Your answer should consist of each line below that contains the string "this".

═══

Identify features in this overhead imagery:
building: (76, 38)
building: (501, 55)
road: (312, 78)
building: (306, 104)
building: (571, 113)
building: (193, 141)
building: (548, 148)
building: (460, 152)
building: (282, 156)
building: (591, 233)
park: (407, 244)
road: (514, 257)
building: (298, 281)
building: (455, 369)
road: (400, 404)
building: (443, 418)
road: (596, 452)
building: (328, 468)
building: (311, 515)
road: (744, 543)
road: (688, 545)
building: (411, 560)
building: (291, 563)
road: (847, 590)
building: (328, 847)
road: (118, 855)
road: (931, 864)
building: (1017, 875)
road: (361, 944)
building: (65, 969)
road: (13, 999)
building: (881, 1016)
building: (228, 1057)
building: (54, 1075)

═══

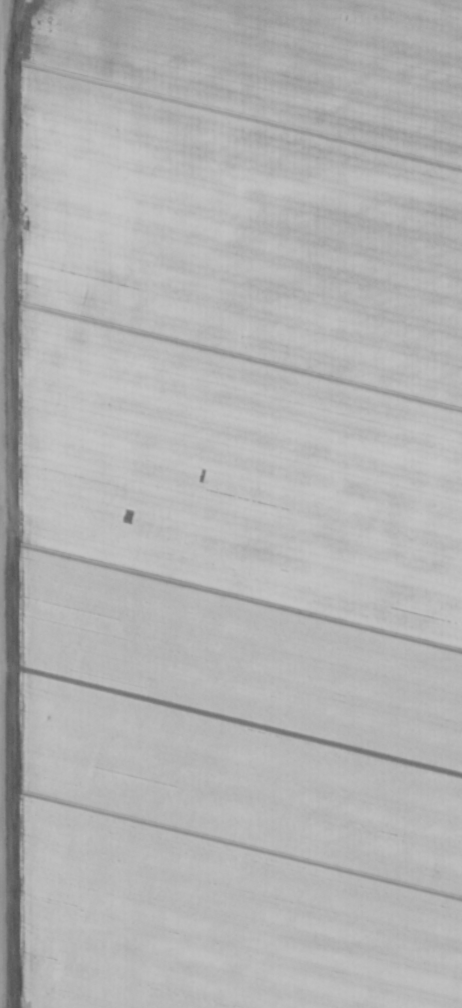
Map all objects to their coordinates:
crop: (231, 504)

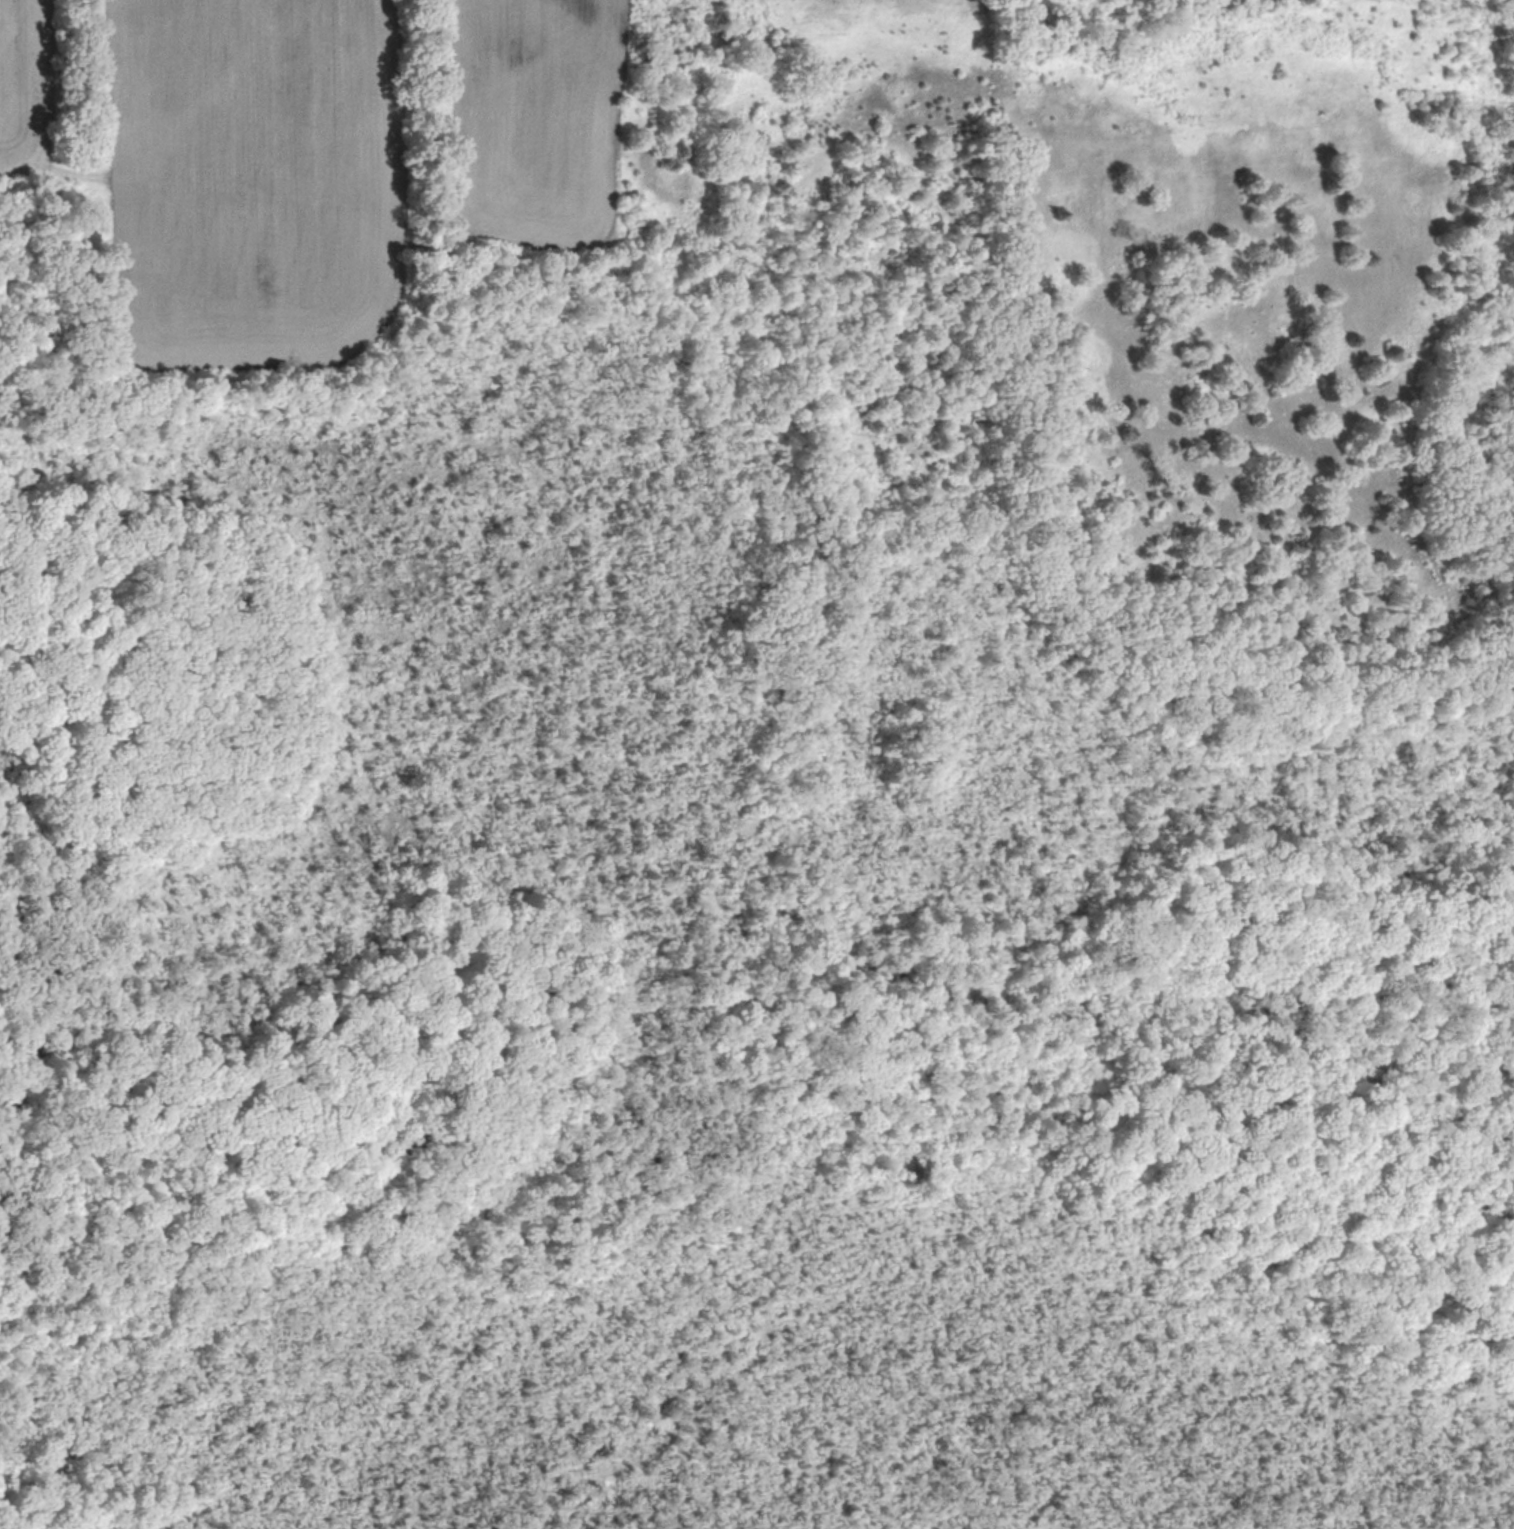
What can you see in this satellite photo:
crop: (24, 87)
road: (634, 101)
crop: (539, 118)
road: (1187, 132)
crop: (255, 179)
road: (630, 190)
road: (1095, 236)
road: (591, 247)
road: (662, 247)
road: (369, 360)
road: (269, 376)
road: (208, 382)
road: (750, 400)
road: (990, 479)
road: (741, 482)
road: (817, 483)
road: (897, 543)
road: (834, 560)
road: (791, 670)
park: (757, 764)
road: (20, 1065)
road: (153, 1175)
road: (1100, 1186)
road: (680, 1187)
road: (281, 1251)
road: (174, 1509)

═══

## [EXERCISE RESULT]
Identify features in this overhead imagery:
What can you see in this satellite photo:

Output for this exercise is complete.